**HOW TO COMPLETE THIS TASK:** The required answer is the count of lines in the records that contain "right", with no other text.

[Multi-step shape edit data]
# # #

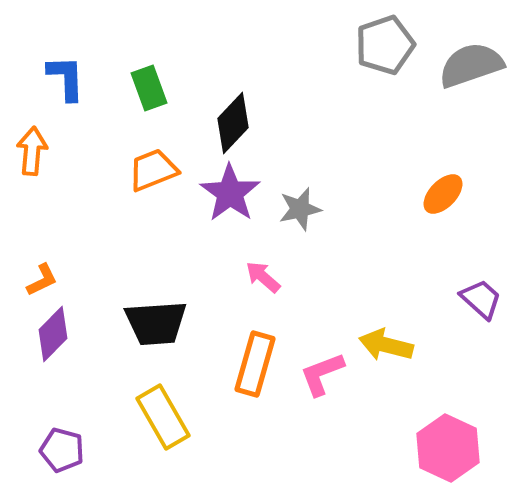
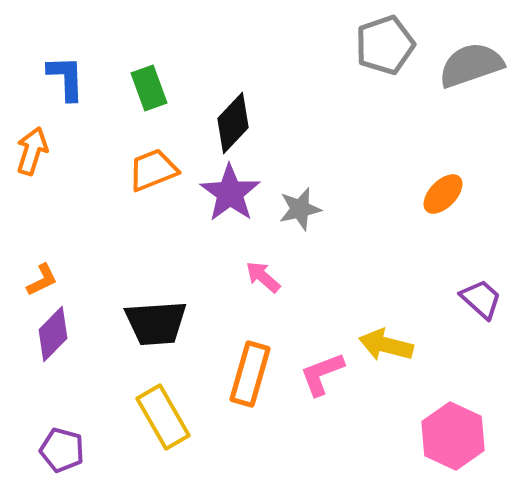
orange arrow: rotated 12 degrees clockwise
orange rectangle: moved 5 px left, 10 px down
pink hexagon: moved 5 px right, 12 px up
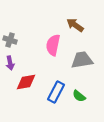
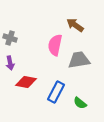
gray cross: moved 2 px up
pink semicircle: moved 2 px right
gray trapezoid: moved 3 px left
red diamond: rotated 20 degrees clockwise
green semicircle: moved 1 px right, 7 px down
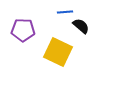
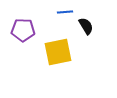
black semicircle: moved 5 px right; rotated 18 degrees clockwise
yellow square: rotated 36 degrees counterclockwise
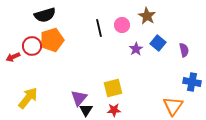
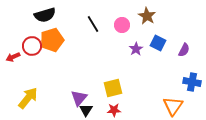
black line: moved 6 px left, 4 px up; rotated 18 degrees counterclockwise
blue square: rotated 14 degrees counterclockwise
purple semicircle: rotated 40 degrees clockwise
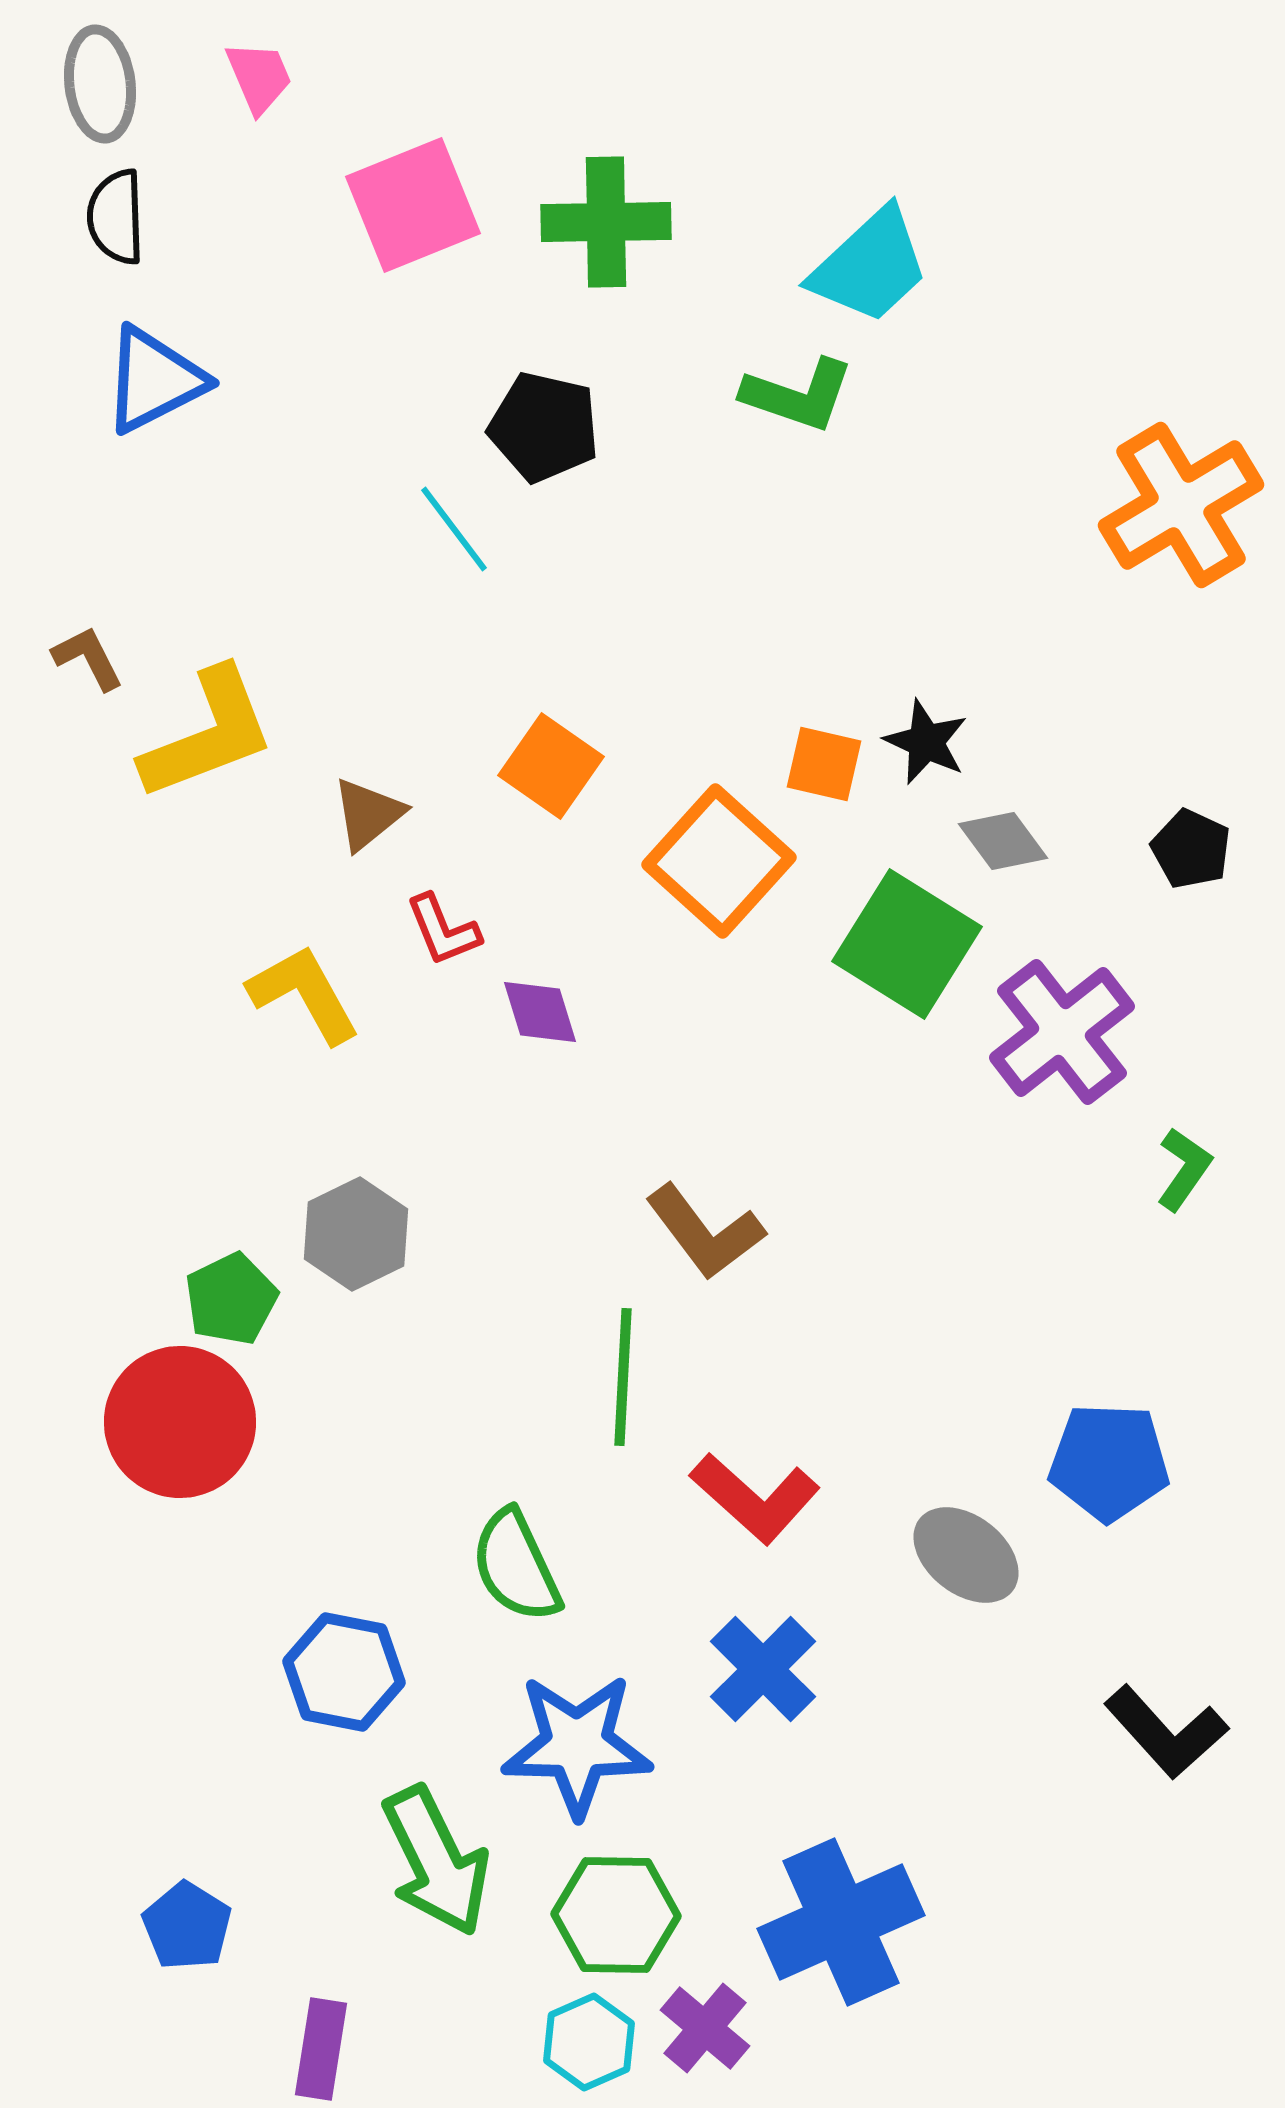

# # #

**RESULT:** 4